--- START ---

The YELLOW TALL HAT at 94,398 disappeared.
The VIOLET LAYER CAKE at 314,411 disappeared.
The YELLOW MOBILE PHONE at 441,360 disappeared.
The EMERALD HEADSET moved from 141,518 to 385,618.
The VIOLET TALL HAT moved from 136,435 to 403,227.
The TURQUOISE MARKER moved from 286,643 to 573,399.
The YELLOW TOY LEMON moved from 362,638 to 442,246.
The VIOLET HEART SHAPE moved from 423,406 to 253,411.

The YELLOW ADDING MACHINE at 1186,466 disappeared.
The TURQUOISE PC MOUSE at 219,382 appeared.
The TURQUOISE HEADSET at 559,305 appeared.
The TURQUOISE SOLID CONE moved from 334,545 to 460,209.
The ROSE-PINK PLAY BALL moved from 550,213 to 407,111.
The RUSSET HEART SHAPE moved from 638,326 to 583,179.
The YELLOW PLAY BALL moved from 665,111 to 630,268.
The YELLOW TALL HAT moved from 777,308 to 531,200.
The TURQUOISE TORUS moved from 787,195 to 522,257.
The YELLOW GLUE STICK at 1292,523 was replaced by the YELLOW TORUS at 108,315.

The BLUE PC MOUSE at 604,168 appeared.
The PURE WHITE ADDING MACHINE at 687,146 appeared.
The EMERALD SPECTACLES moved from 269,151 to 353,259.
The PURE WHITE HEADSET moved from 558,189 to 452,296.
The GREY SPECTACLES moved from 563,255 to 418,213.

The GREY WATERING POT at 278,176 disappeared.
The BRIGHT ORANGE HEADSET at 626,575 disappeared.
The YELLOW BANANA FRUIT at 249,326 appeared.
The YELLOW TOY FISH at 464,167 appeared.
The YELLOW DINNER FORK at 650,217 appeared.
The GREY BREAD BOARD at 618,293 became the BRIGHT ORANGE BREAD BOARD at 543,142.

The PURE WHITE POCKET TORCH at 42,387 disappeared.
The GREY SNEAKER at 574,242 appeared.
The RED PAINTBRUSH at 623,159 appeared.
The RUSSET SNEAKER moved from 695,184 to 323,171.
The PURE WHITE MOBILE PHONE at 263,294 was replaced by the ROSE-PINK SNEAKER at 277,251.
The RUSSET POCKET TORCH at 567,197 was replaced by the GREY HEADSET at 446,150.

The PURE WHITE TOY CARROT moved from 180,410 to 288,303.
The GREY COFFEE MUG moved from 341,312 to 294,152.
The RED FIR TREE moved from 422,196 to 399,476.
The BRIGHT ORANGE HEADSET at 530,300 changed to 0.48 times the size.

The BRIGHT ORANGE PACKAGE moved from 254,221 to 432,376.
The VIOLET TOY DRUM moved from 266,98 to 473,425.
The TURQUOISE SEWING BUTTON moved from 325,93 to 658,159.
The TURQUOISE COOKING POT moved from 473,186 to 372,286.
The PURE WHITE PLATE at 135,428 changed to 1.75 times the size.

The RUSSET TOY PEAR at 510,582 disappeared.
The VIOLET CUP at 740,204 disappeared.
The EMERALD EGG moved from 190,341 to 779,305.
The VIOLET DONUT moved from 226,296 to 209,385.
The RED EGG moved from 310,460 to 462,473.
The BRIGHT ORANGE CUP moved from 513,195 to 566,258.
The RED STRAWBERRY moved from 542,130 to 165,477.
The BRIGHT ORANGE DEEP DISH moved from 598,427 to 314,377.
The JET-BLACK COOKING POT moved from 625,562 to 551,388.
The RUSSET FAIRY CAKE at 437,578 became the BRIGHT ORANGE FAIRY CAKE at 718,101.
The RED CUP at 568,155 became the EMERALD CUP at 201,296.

--- END ---

### ACTIVITY
Reproduce the whole listing verbatim, leaving every line as it was.

### RESULT OF THE TASK
The YELLOW TALL HAT at 94,398 disappeared.
The VIOLET LAYER CAKE at 314,411 disappeared.
The YELLOW MOBILE PHONE at 441,360 disappeared.
The EMERALD HEADSET moved from 141,518 to 385,618.
The VIOLET TALL HAT moved from 136,435 to 403,227.
The TURQUOISE MARKER moved from 286,643 to 573,399.
The YELLOW TOY LEMON moved from 362,638 to 442,246.
The VIOLET HEART SHAPE moved from 423,406 to 253,411.

The YELLOW ADDING MACHINE at 1186,466 disappeared.
The TURQUOISE PC MOUSE at 219,382 appeared.
The TURQUOISE HEADSET at 559,305 appeared.
The TURQUOISE SOLID CONE moved from 334,545 to 460,209.
The ROSE-PINK PLAY BALL moved from 550,213 to 407,111.
The RUSSET HEART SHAPE moved from 638,326 to 583,179.
The YELLOW PLAY BALL moved from 665,111 to 630,268.
The YELLOW TALL HAT moved from 777,308 to 531,200.
The TURQUOISE TORUS moved from 787,195 to 522,257.
The YELLOW GLUE STICK at 1292,523 was replaced by the YELLOW TORUS at 108,315.

The BLUE PC MOUSE at 604,168 appeared.
The PURE WHITE ADDING MACHINE at 687,146 appeared.
The EMERALD SPECTACLES moved from 269,151 to 353,259.
The PURE WHITE HEADSET moved from 558,189 to 452,296.
The GREY SPECTACLES moved from 563,255 to 418,213.

The GREY WATERING POT at 278,176 disappeared.
The BRIGHT ORANGE HEADSET at 626,575 disappeared.
The YELLOW BANANA FRUIT at 249,326 appeared.
The YELLOW TOY FISH at 464,167 appeared.
The YELLOW DINNER FORK at 650,217 appeared.
The GREY BREAD BOARD at 618,293 became the BRIGHT ORANGE BREAD BOARD at 543,142.

The PURE WHITE POCKET TORCH at 42,387 disappeared.
The GREY SNEAKER at 574,242 appeared.
The RED PAINTBRUSH at 623,159 appeared.
The RUSSET SNEAKER moved from 695,184 to 323,171.
The PURE WHITE MOBILE PHONE at 263,294 was replaced by the ROSE-PINK SNEAKER at 277,251.
The RUSSET POCKET TORCH at 567,197 was replaced by the GREY HEADSET at 446,150.

The PURE WHITE TOY CARROT moved from 180,410 to 288,303.
The GREY COFFEE MUG moved from 341,312 to 294,152.
The RED FIR TREE moved from 422,196 to 399,476.
The BRIGHT ORANGE HEADSET at 530,300 changed to 0.48 times the size.

The BRIGHT ORANGE PACKAGE moved from 254,221 to 432,376.
The VIOLET TOY DRUM moved from 266,98 to 473,425.
The TURQUOISE SEWING BUTTON moved from 325,93 to 658,159.
The TURQUOISE COOKING POT moved from 473,186 to 372,286.
The PURE WHITE PLATE at 135,428 changed to 1.75 times the size.

The RUSSET TOY PEAR at 510,582 disappeared.
The VIOLET CUP at 740,204 disappeared.
The EMERALD EGG moved from 190,341 to 779,305.
The VIOLET DONUT moved from 226,296 to 209,385.
The RED EGG moved from 310,460 to 462,473.
The BRIGHT ORANGE CUP moved from 513,195 to 566,258.
The RED STRAWBERRY moved from 542,130 to 165,477.
The BRIGHT ORANGE DEEP DISH moved from 598,427 to 314,377.
The JET-BLACK COOKING POT moved from 625,562 to 551,388.
The RUSSET FAIRY CAKE at 437,578 became the BRIGHT ORANGE FAIRY CAKE at 718,101.
The RED CUP at 568,155 became the EMERALD CUP at 201,296.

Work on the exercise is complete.